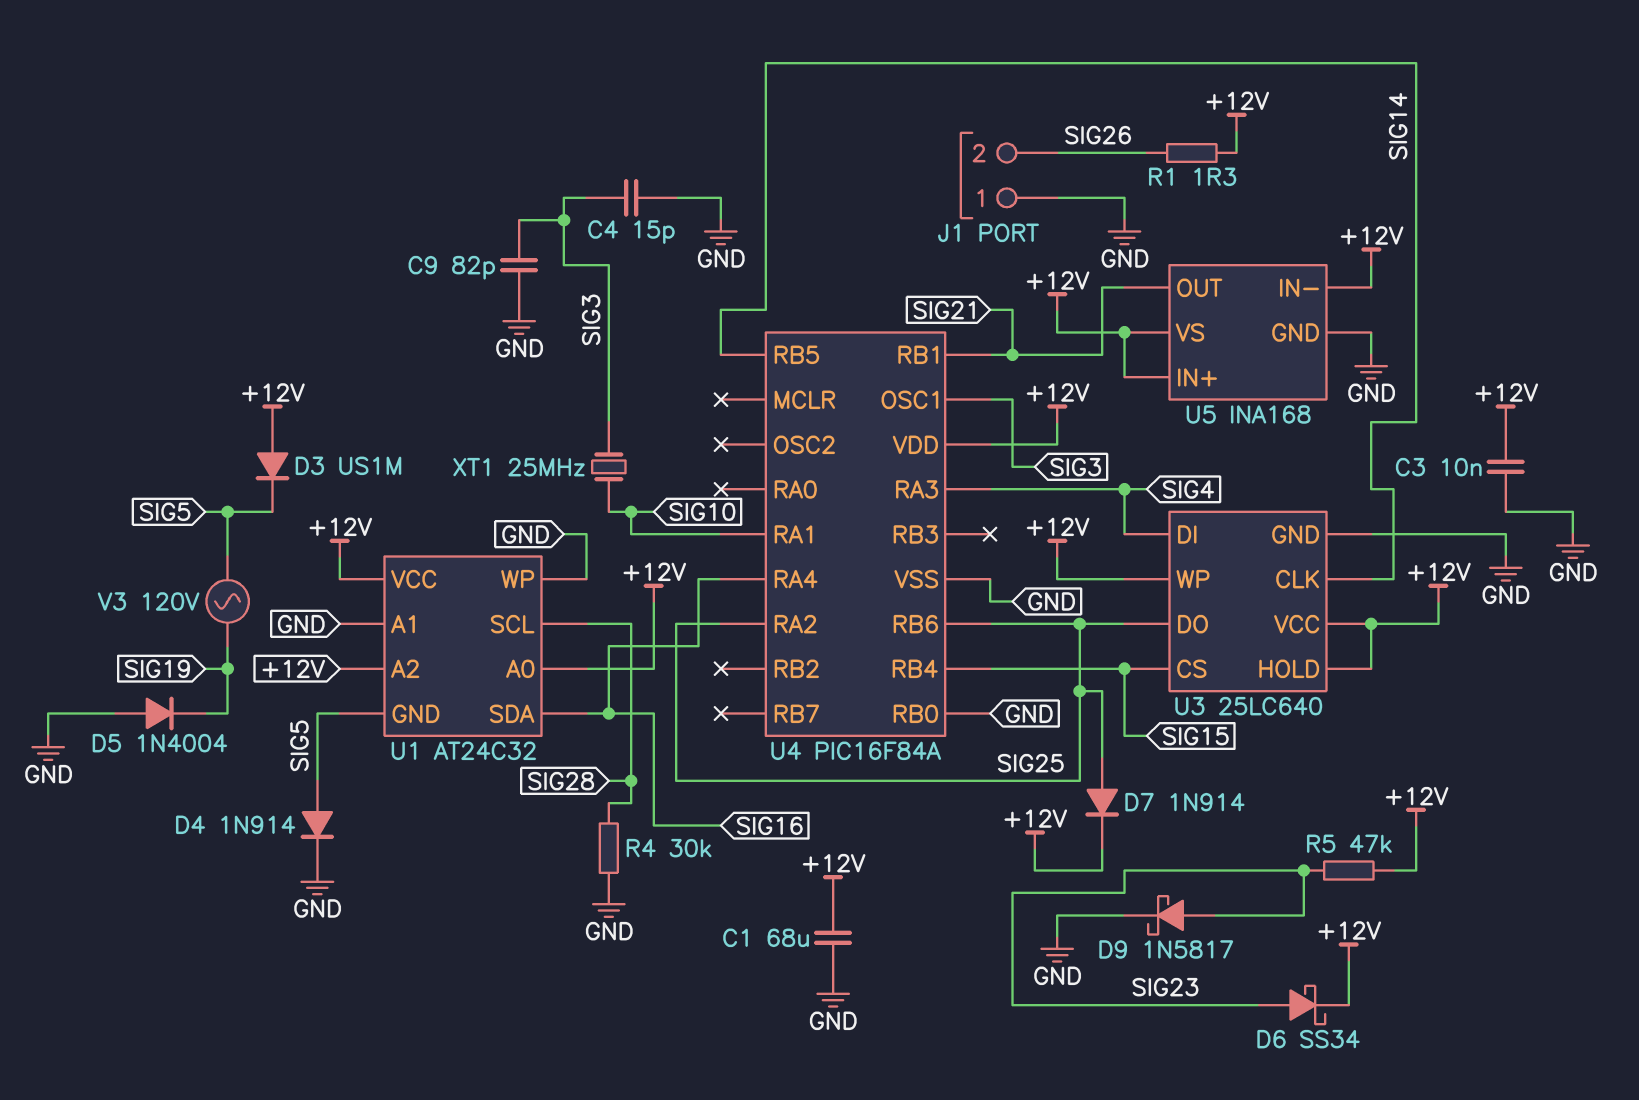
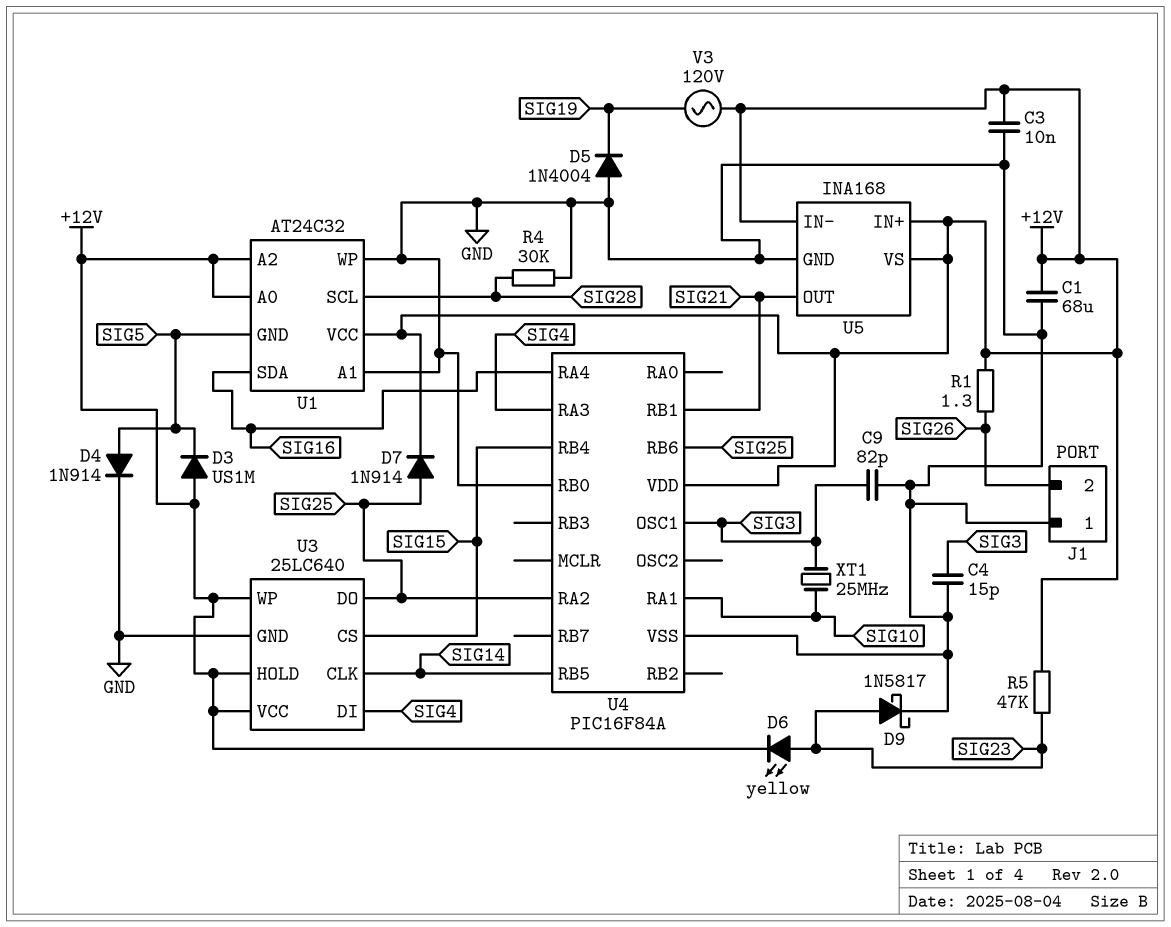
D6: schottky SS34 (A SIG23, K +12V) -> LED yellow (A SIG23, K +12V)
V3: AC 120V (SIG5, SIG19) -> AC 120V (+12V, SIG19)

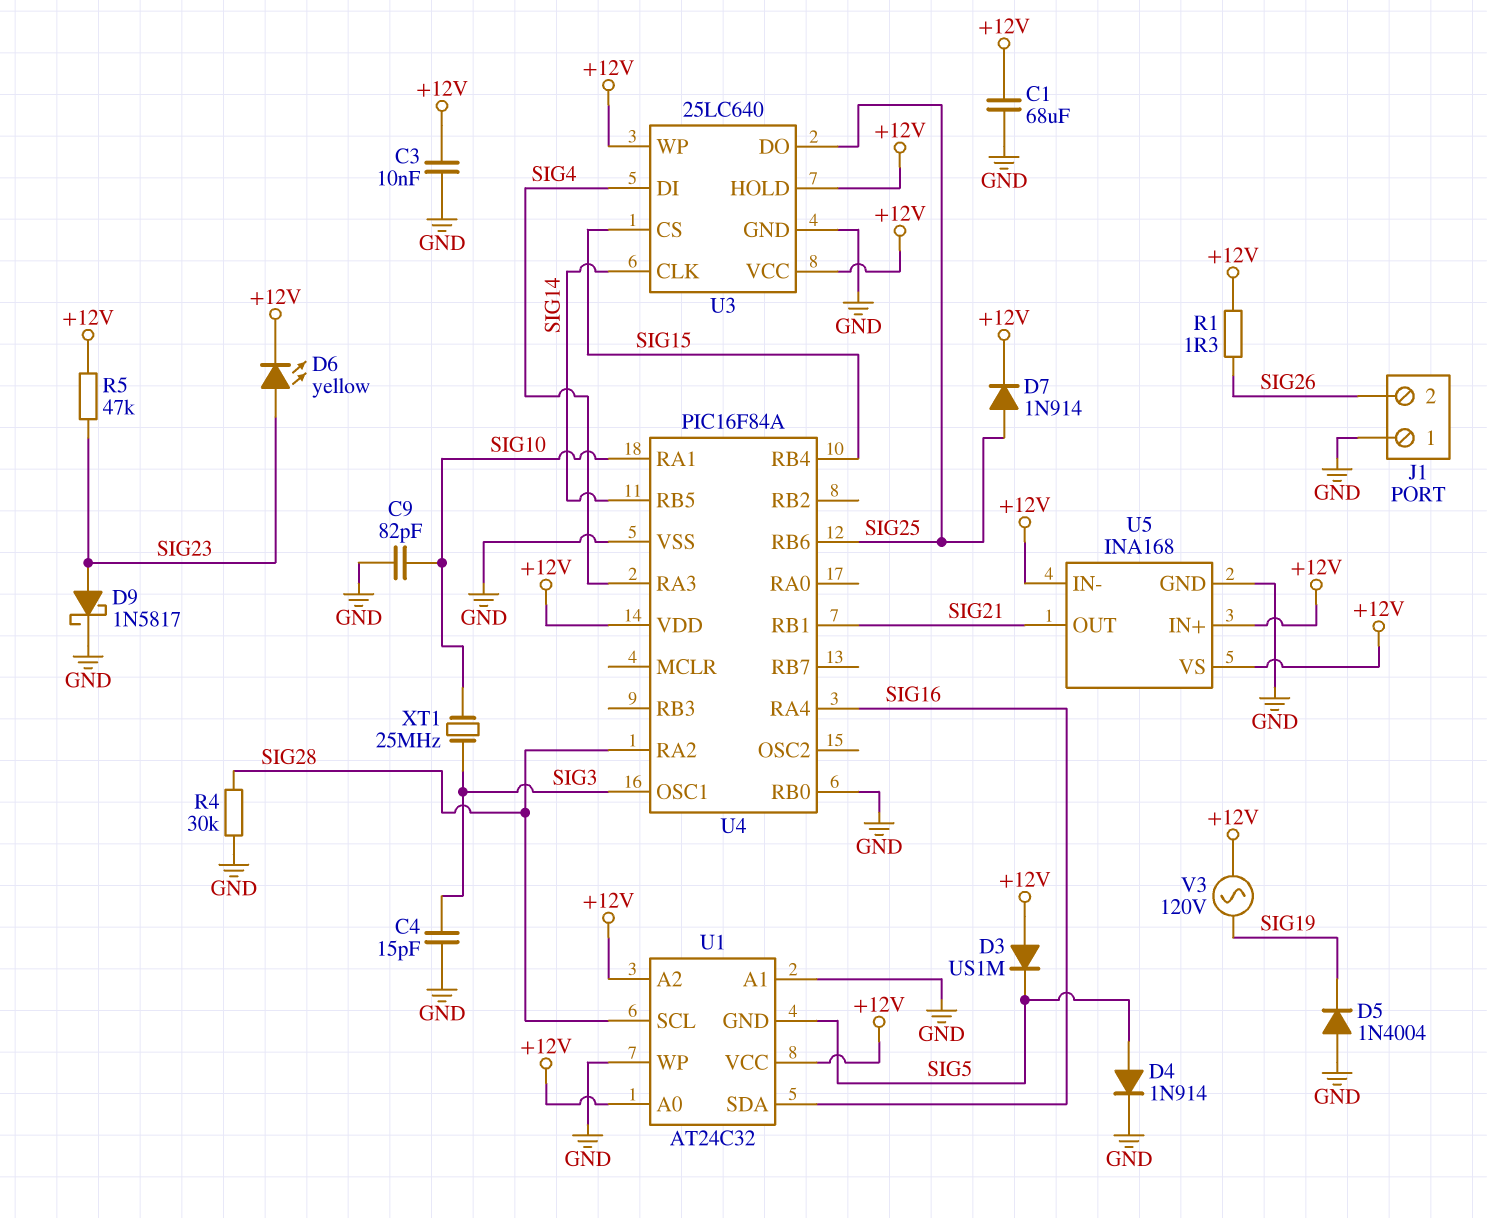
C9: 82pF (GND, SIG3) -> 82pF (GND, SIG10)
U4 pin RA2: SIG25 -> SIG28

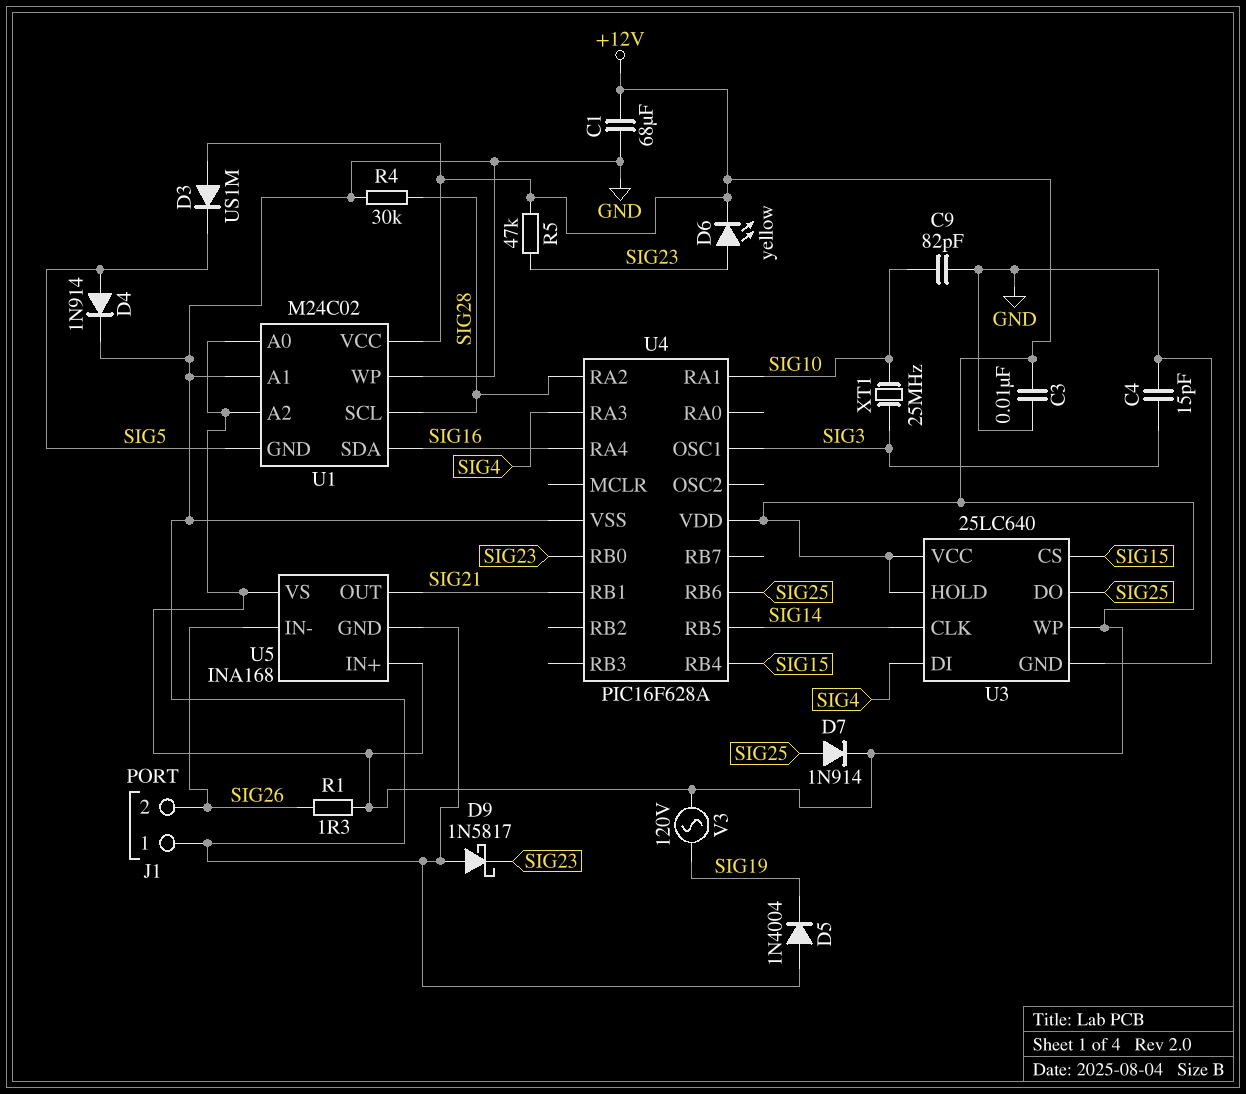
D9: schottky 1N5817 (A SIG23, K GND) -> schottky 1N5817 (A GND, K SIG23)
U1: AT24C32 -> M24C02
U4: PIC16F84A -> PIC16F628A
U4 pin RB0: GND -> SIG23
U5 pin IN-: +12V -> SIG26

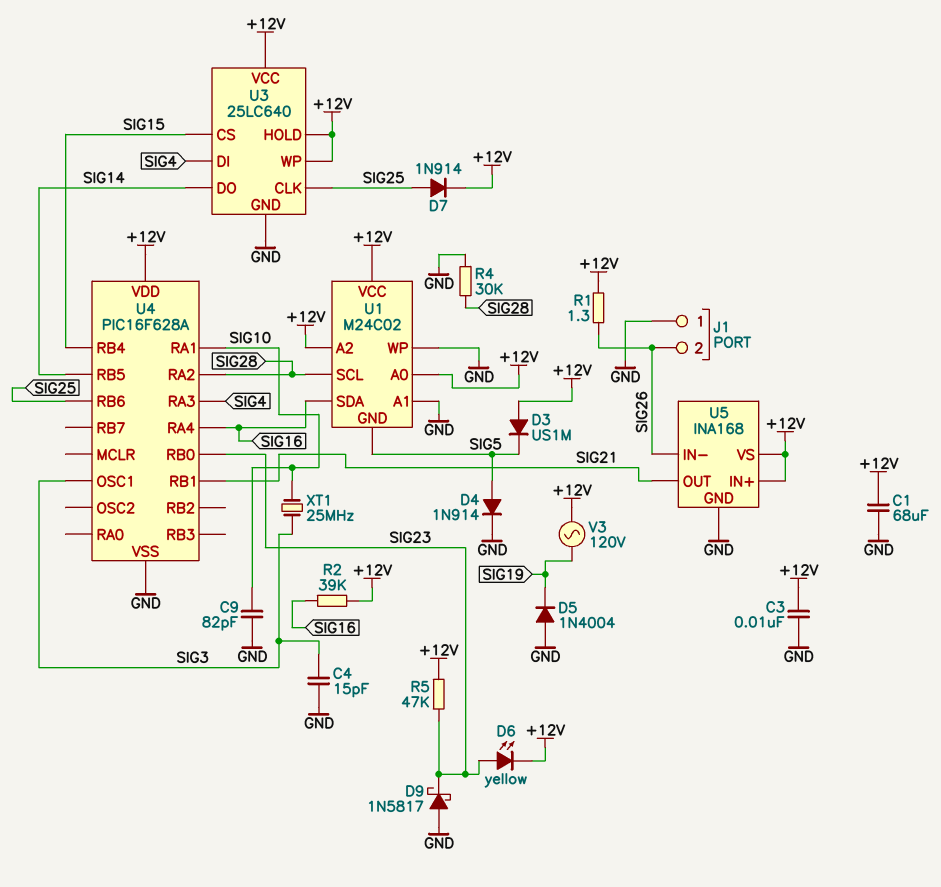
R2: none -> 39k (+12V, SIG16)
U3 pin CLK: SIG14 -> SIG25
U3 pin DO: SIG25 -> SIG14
==
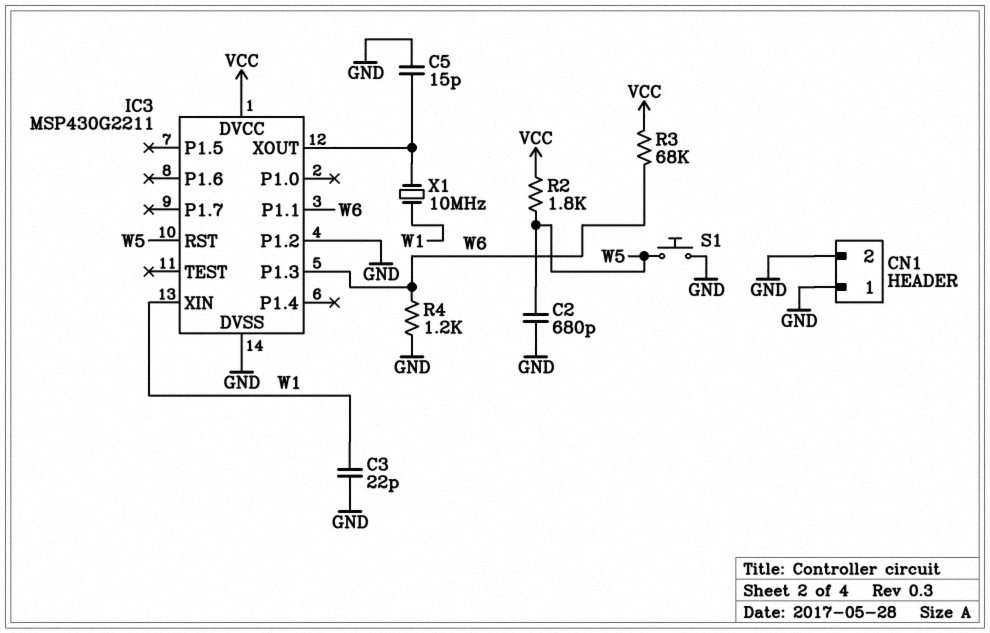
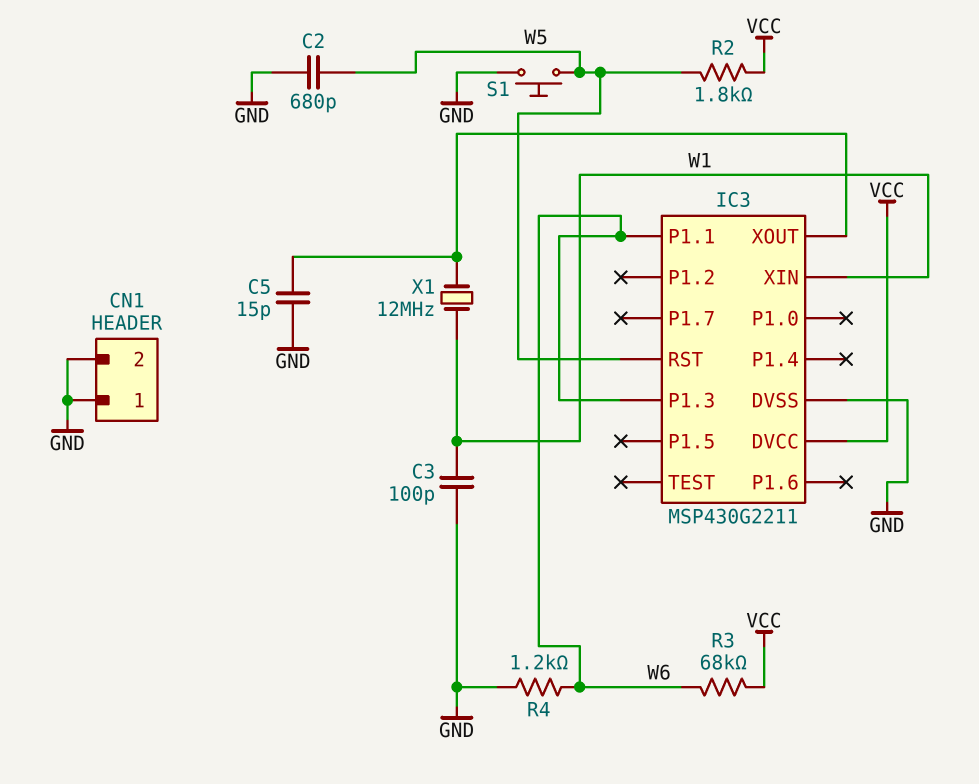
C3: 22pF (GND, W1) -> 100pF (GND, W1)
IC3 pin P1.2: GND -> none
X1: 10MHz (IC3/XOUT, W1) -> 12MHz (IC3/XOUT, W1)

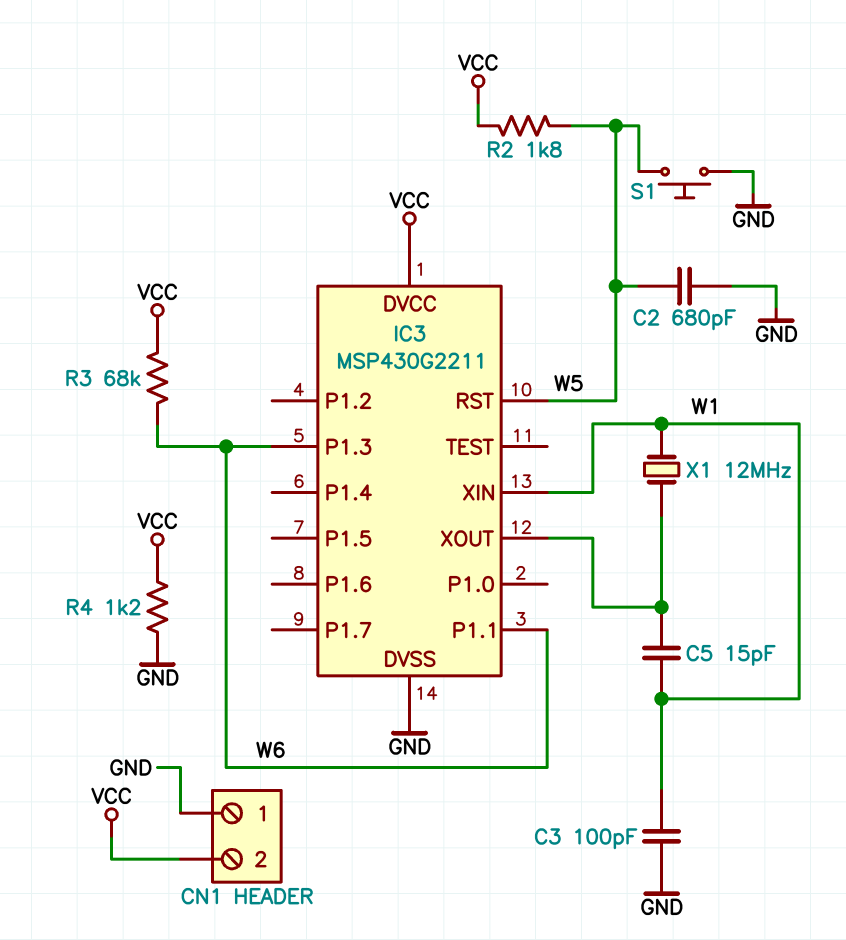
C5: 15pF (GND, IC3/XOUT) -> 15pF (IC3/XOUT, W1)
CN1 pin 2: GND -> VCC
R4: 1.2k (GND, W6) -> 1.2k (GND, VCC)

* _Task prompt_
Repeat, without pictures, exactly the lines of the data above from the one containing "D6: schottky SS34" through the one containing "U3 pin DO: SIG25 -> SIG14", including both and adding nothing.

* _Response box_
D6: schottky SS34 (A SIG23, K +12V) -> LED yellow (A SIG23, K +12V)
V3: AC 120V (SIG5, SIG19) -> AC 120V (+12V, SIG19)

C9: 82pF (GND, SIG3) -> 82pF (GND, SIG10)
U4 pin RA2: SIG25 -> SIG28

D9: schottky 1N5817 (A SIG23, K GND) -> schottky 1N5817 (A GND, K SIG23)
U1: AT24C32 -> M24C02
U4: PIC16F84A -> PIC16F628A
U4 pin RB0: GND -> SIG23
U5 pin IN-: +12V -> SIG26

R2: none -> 39k (+12V, SIG16)
U3 pin CLK: SIG14 -> SIG25
U3 pin DO: SIG25 -> SIG14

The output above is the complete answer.